Task to carry out :: For this task, output every entry below exactly and omit the pictures.

Exercise materials ::
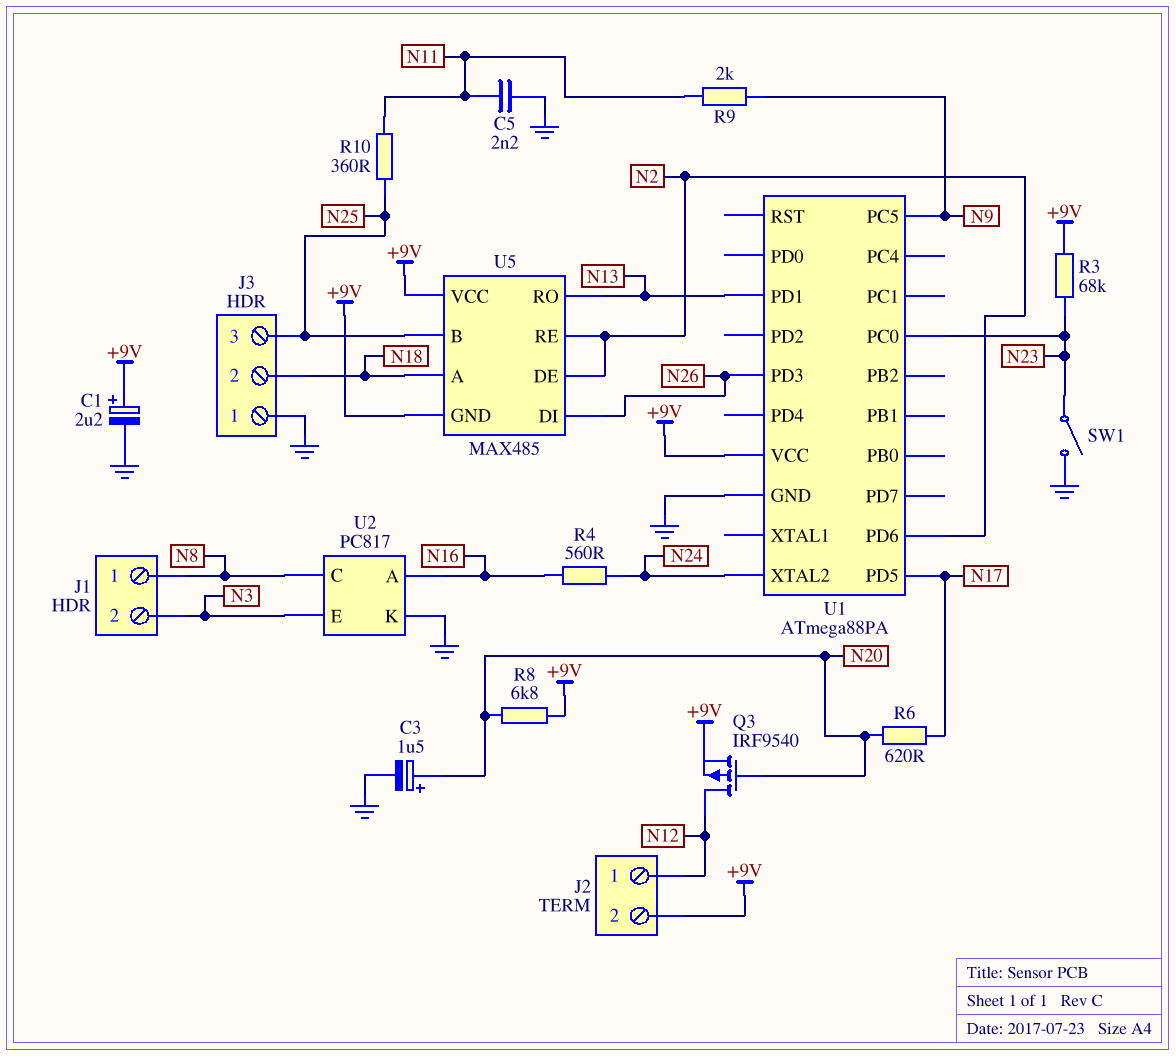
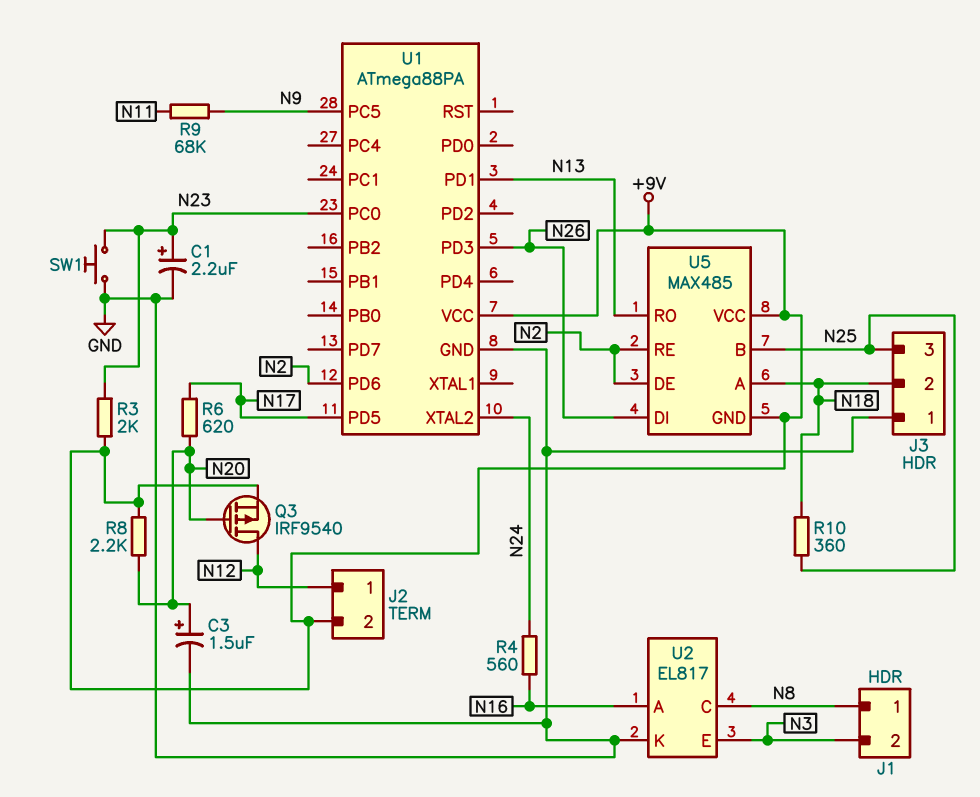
C1: 2.2uF (plus +9V, minus GND) -> 2.2uF (plus N23, minus GND)
C5: 2.2nF (GND, N11) -> none
R3: 68k (+9V, N23) -> 2k (+9V, N23)
R8: 6.8k (+9V, N20) -> 2.2k (+9V, N20)
R9: 2k (N9, N11) -> 68k (N9, N11)
R10: 360 (N11, N25) -> 360 (N18, N25)
SW1: switch (GND, N23) -> button (GND, N23)
U2: PC817 -> EL817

Expected answer ::
C1: 2.2uF (plus +9V, minus GND) -> 2.2uF (plus N23, minus GND)
C5: 2.2nF (GND, N11) -> none
R3: 68k (+9V, N23) -> 2k (+9V, N23)
R8: 6.8k (+9V, N20) -> 2.2k (+9V, N20)
R9: 2k (N9, N11) -> 68k (N9, N11)
R10: 360 (N11, N25) -> 360 (N18, N25)
SW1: switch (GND, N23) -> button (GND, N23)
U2: PC817 -> EL817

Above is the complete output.